◆ **Assignment**
The required output is a single number: how many lines of the material contain the string "robot".

◆ **Exercise materials**

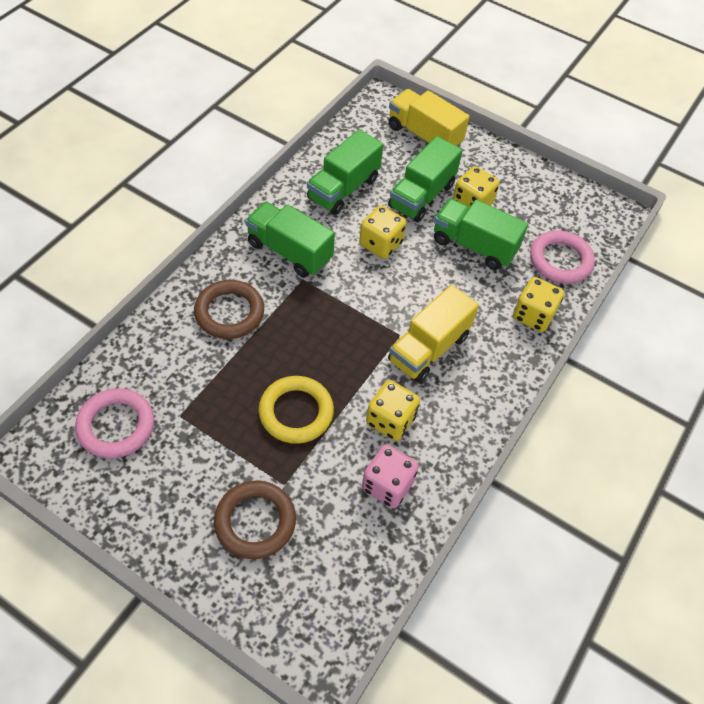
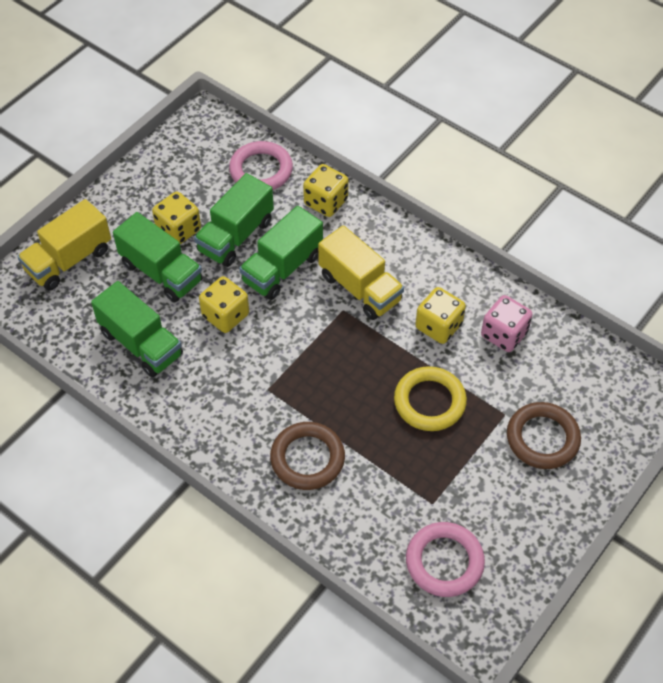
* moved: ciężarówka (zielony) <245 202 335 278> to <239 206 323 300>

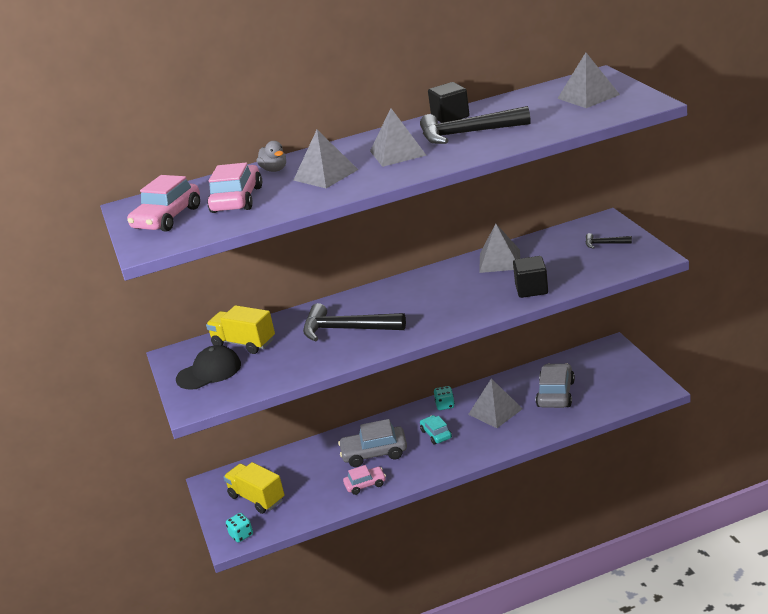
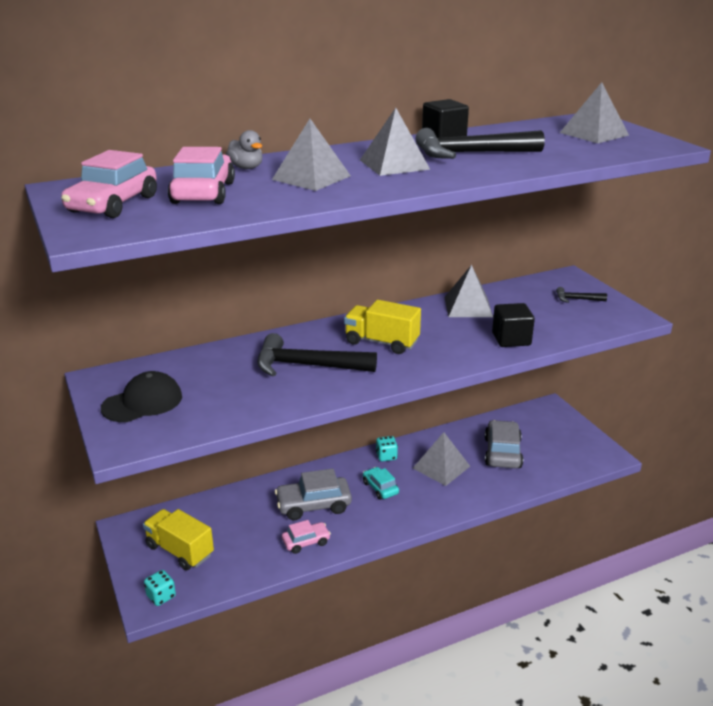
* moved: ciężarówka (żółty) <206 305 275 354> to <344 300 421 354>

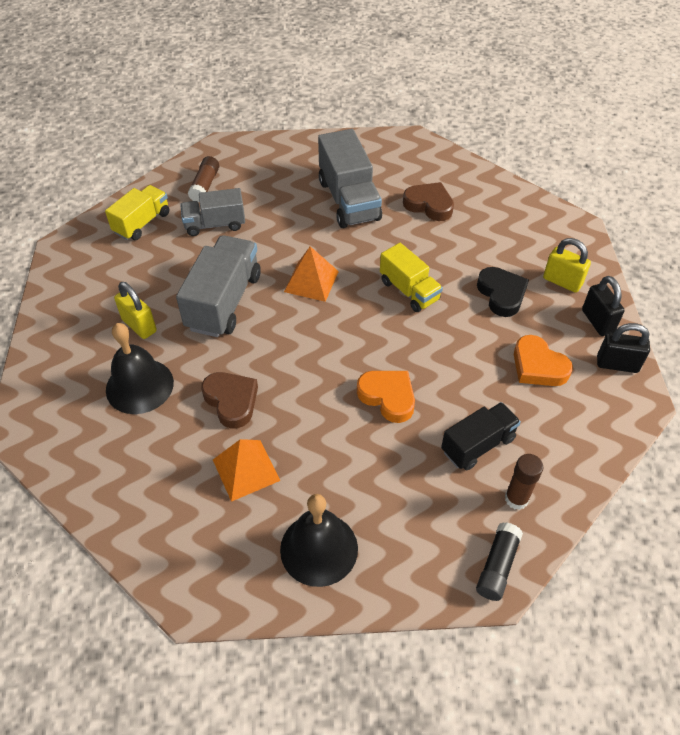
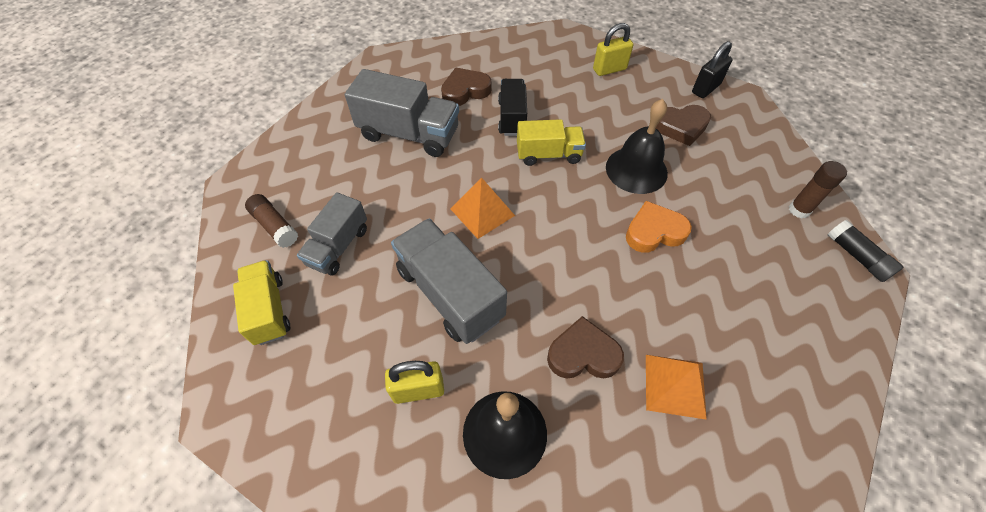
* moved: dzwonek (czarny) <280 494 358 587> to <606 99 668 194>
* moved: ciężarówka (czarny) <441 402 521 470> to <498 79 527 136>
* removed: serce (czarny) <477 267 529 317>
* recoloured: serce (pomarańczowy) <514 335 573 386> to serce (brązowy) <656 105 711 146>
* removed: kłódka (czarny) <582 276 625 336>

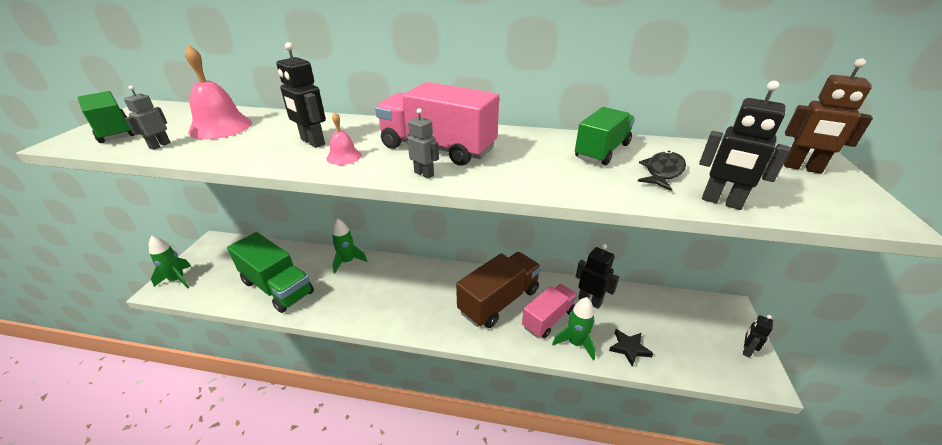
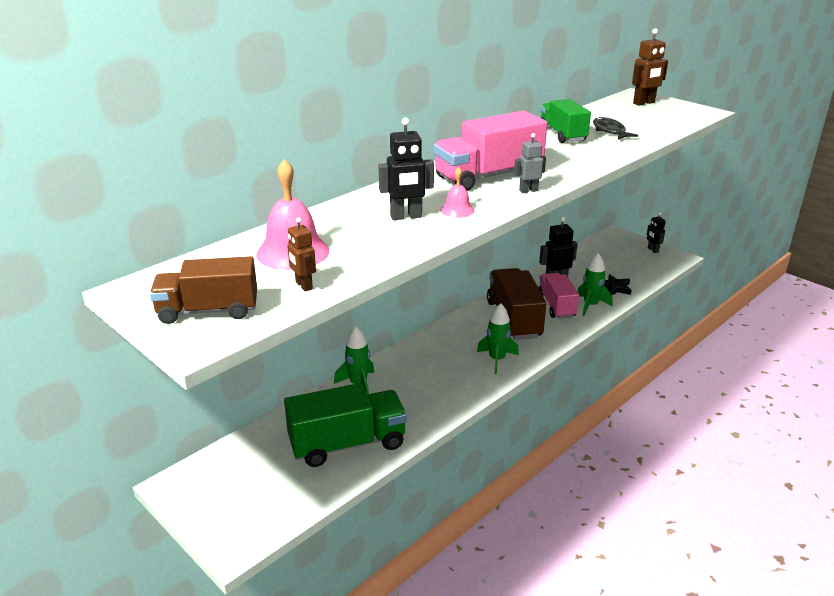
* recoloured: ciężarówka (zielony) <78 91 135 143> to ciężarówka (brązowy) <150 256 257 324>
* recoloured: robot (szary) <124 86 171 150> to robot (brązowy) <287 217 316 291>
* moved: rakieta (zielony) <149 236 191 288> to <477 303 519 374>
* removed: robot (czarny) <699 81 790 210>

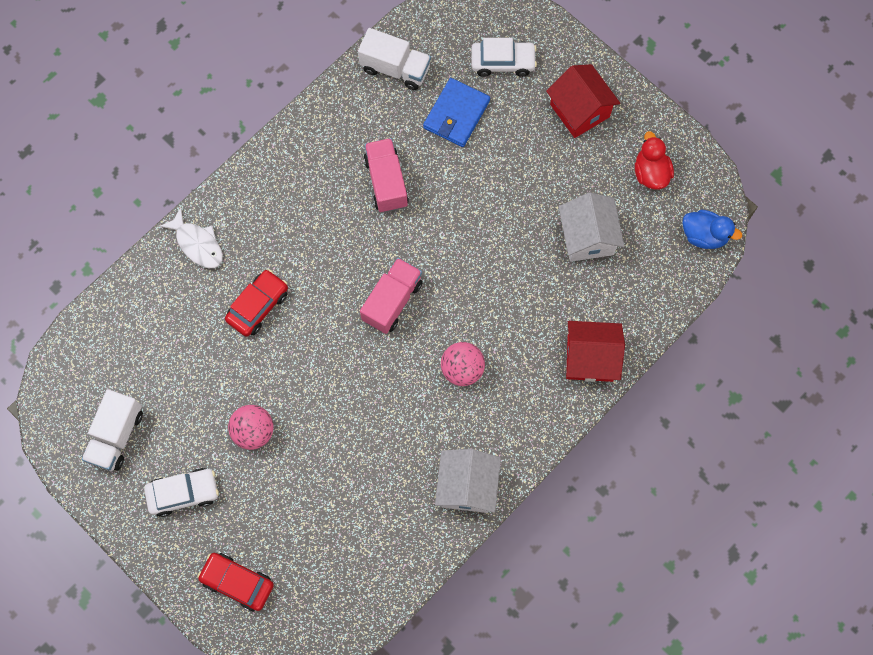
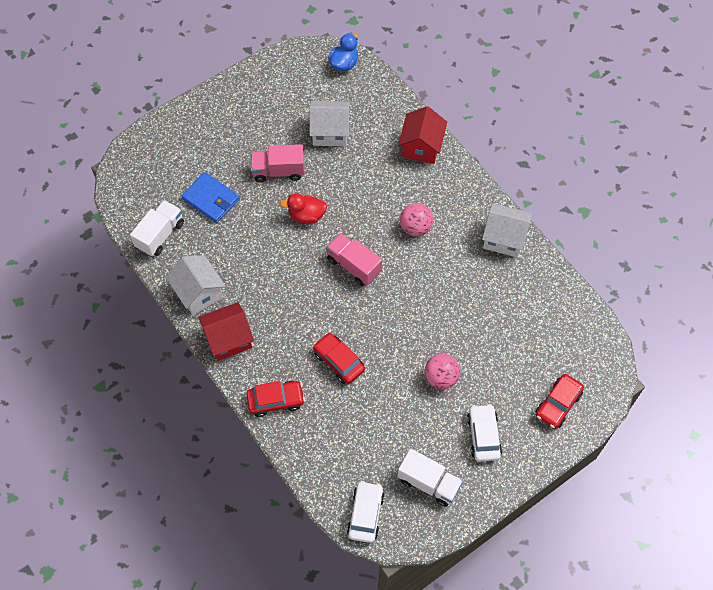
* replaced: ryba (biały) <159 207 223 268> to samochód (czerwony) <246 381 305 417>
* moved: ciężarówka (różowy) <364 138 409 213> to <251 144 304 182>
* moved: samochód (biały) <471 38 537 77> to <347 481 385 543>
* moved: domek (czerwony) <546 64 620 138> to <198 302 254 361>
* moved: kaczka (czerwony) <635 131 674 190> to <280 193 327 224>
* added: domek (biały) <166 255 226 315>

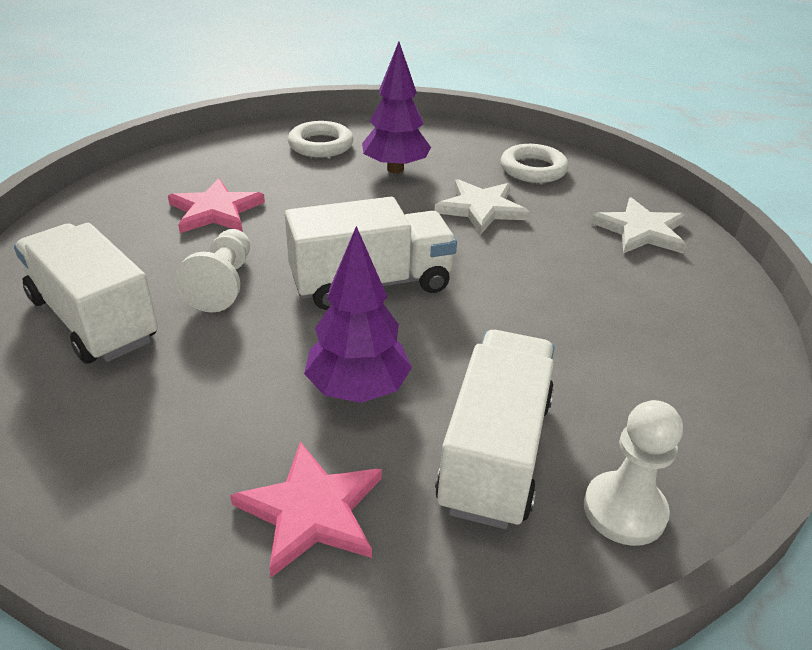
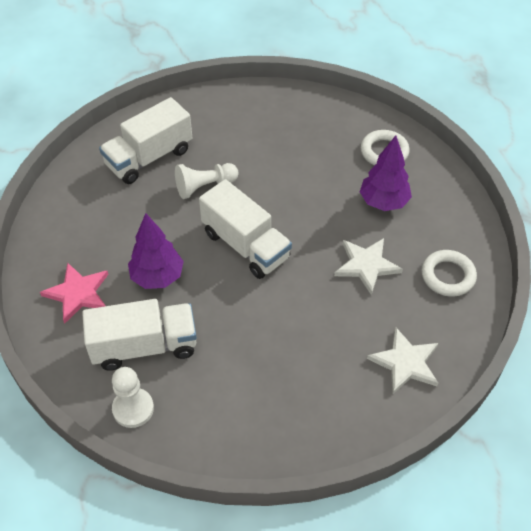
* turned: ciężarówka (biały) <14 223 158 364> = <99 97 193 184> 150 degrees counterclockwise
* removed: gwiazda (różowy) <168 178 265 233>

◆ **Solved problem**
2